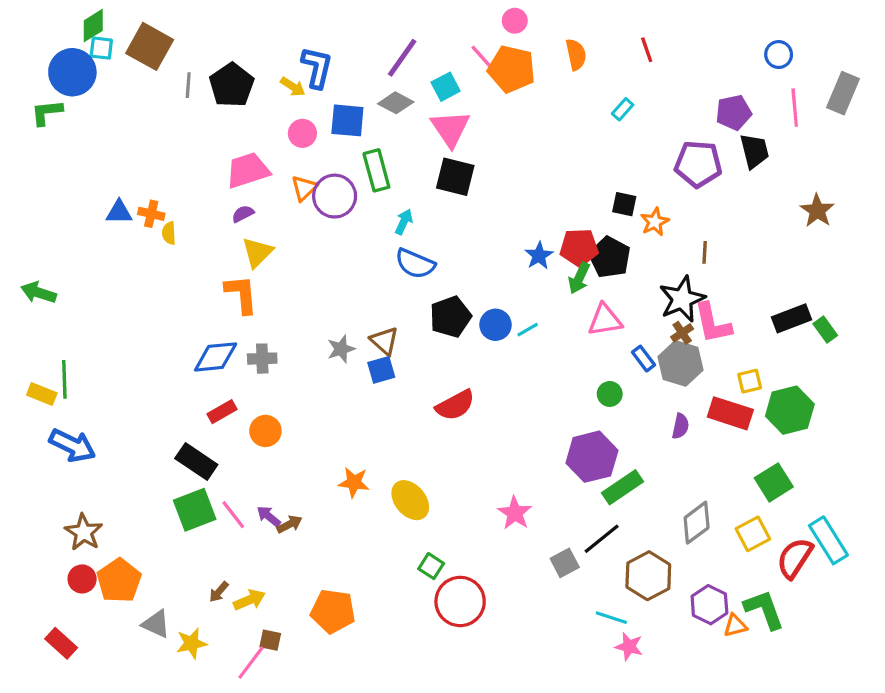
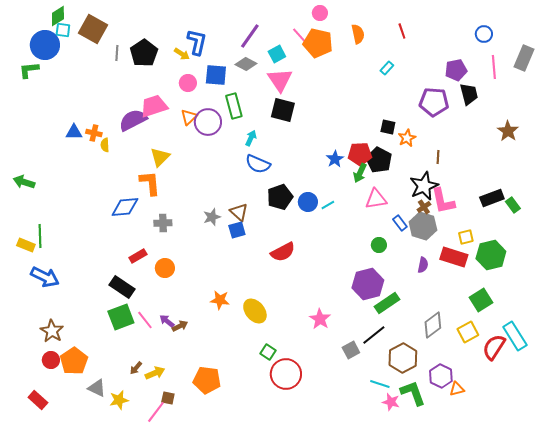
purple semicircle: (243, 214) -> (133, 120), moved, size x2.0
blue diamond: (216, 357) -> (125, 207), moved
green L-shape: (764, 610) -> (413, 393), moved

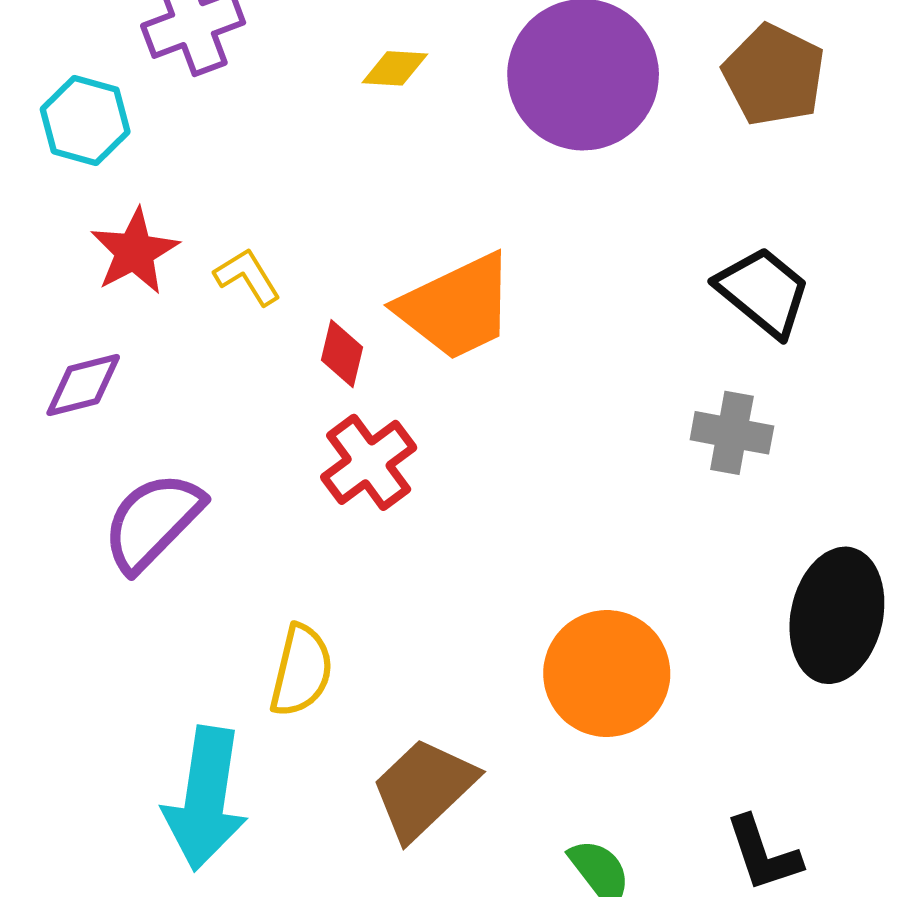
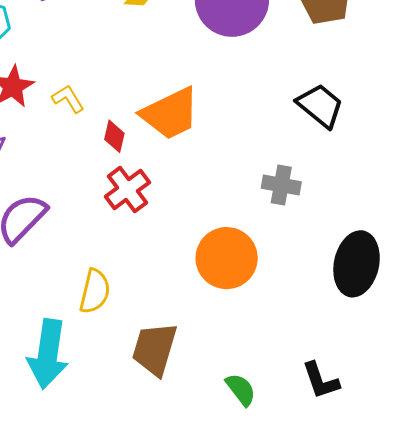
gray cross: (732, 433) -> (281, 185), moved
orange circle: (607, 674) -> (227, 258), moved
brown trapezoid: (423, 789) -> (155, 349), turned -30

----

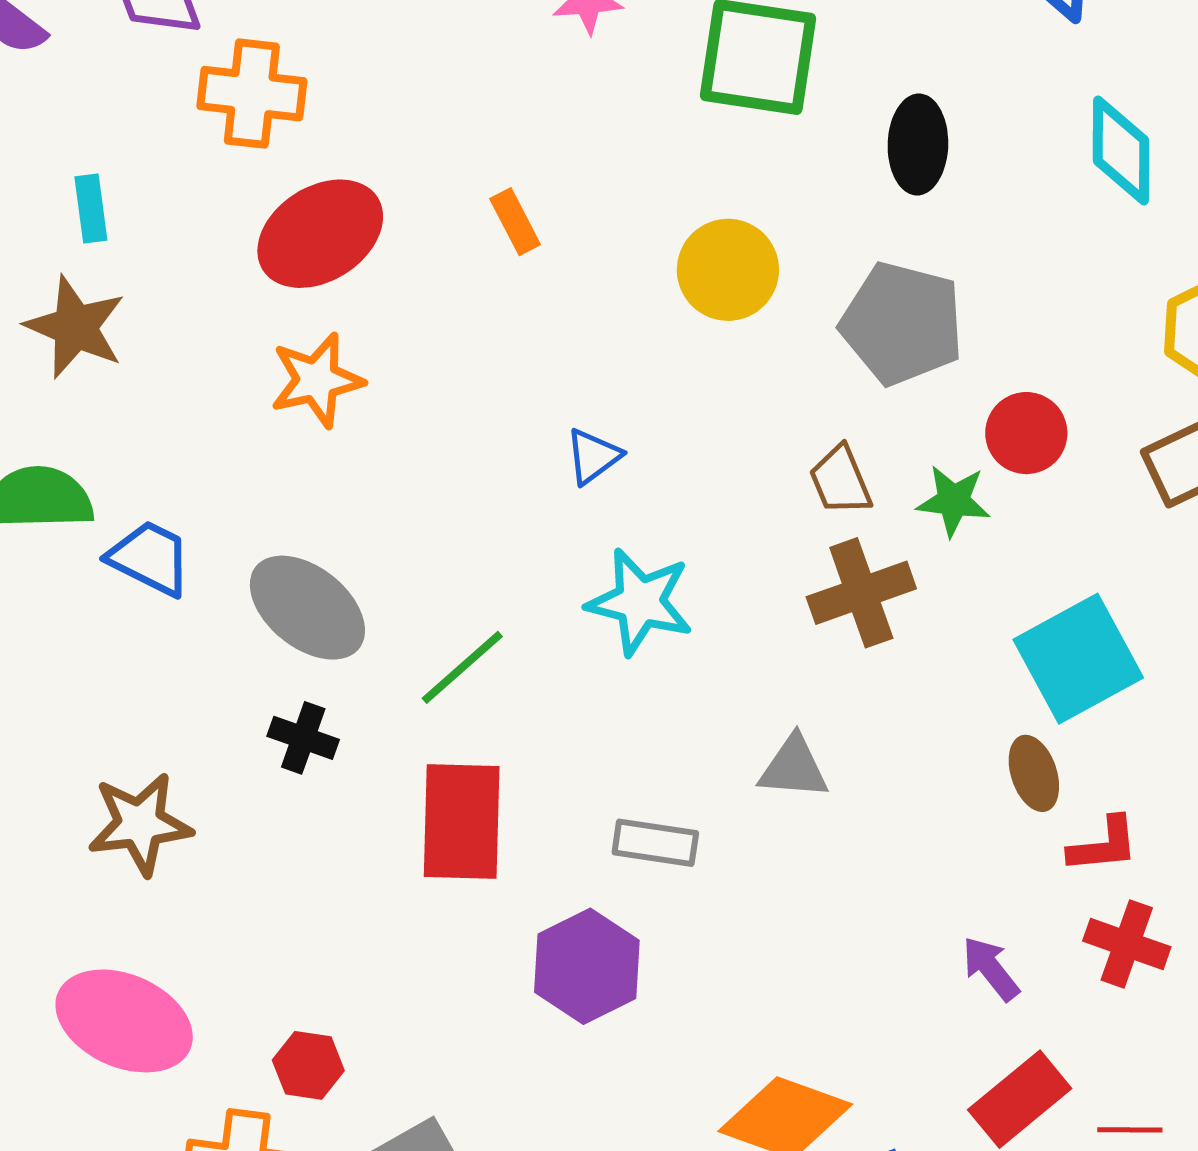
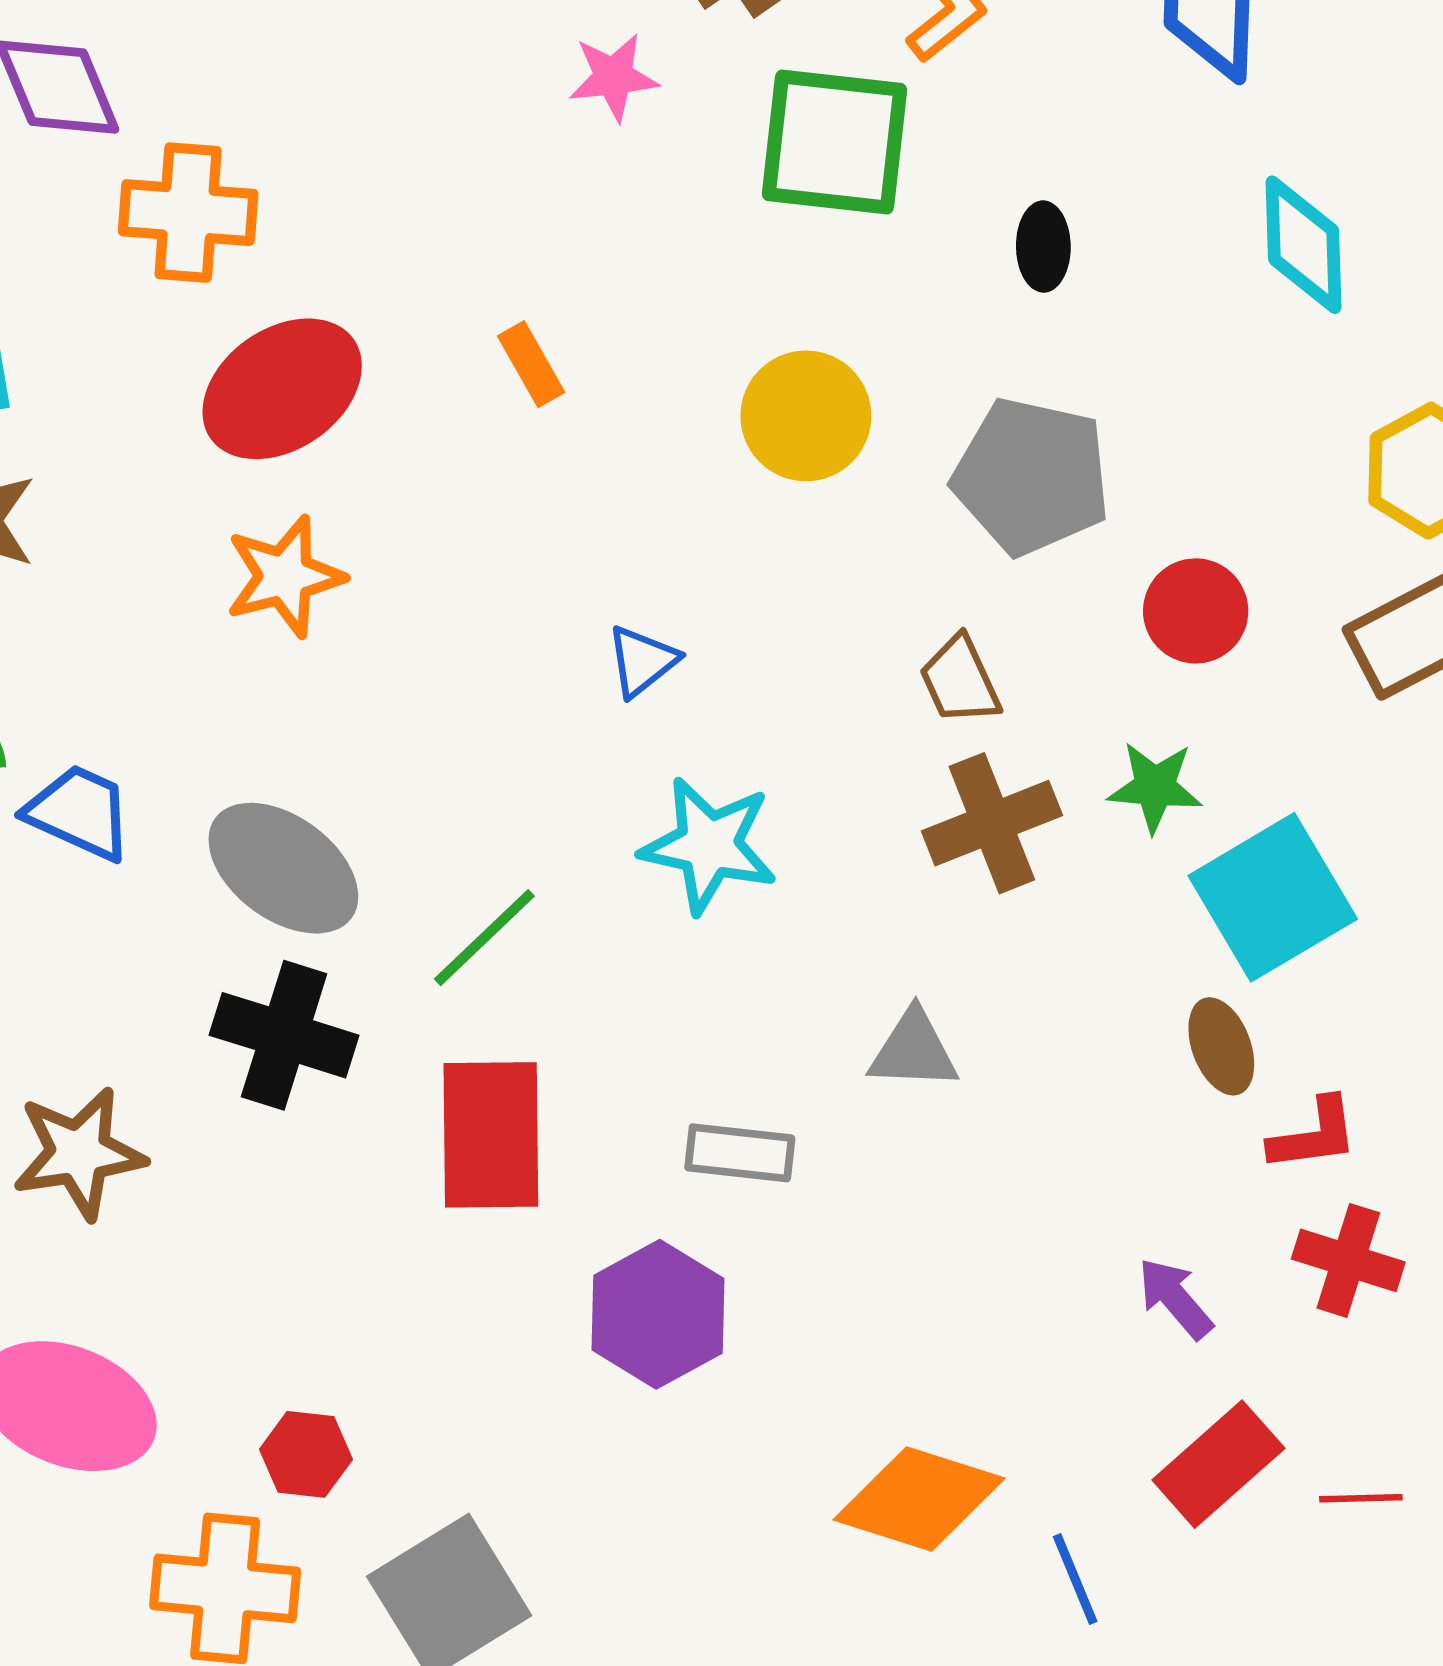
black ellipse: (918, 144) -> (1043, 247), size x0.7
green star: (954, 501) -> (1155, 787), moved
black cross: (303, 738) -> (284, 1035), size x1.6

----

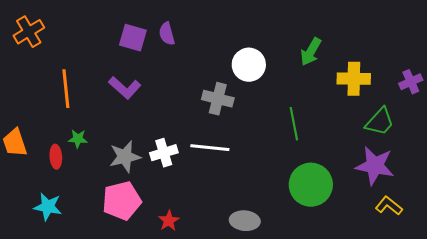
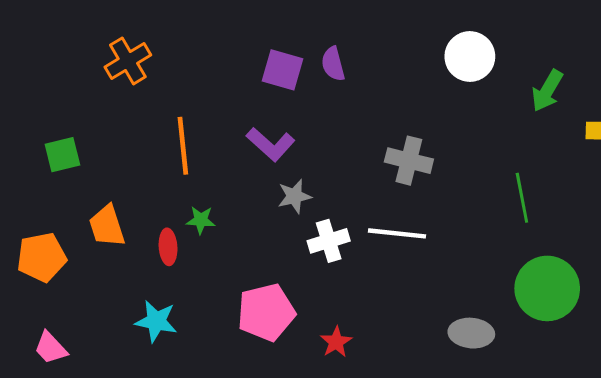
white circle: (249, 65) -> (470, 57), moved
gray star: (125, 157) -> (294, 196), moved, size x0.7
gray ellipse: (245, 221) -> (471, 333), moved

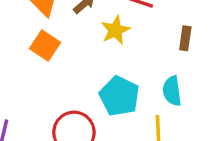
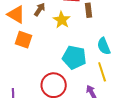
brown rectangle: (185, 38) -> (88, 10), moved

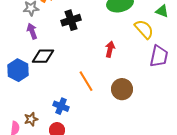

----

> Work request
Using the listing above, repeat word for word each line from the one with "blue diamond: (216, 357) -> (125, 207), moved" down to the one with "brown trapezoid: (423, 789)", both included. Omit all pictures.

> Output below
blue diamond: (216, 357) -> (125, 207), moved
green L-shape: (764, 610) -> (413, 393), moved

gray cross: (732, 433) -> (281, 185), moved
orange circle: (607, 674) -> (227, 258), moved
brown trapezoid: (423, 789) -> (155, 349), turned -30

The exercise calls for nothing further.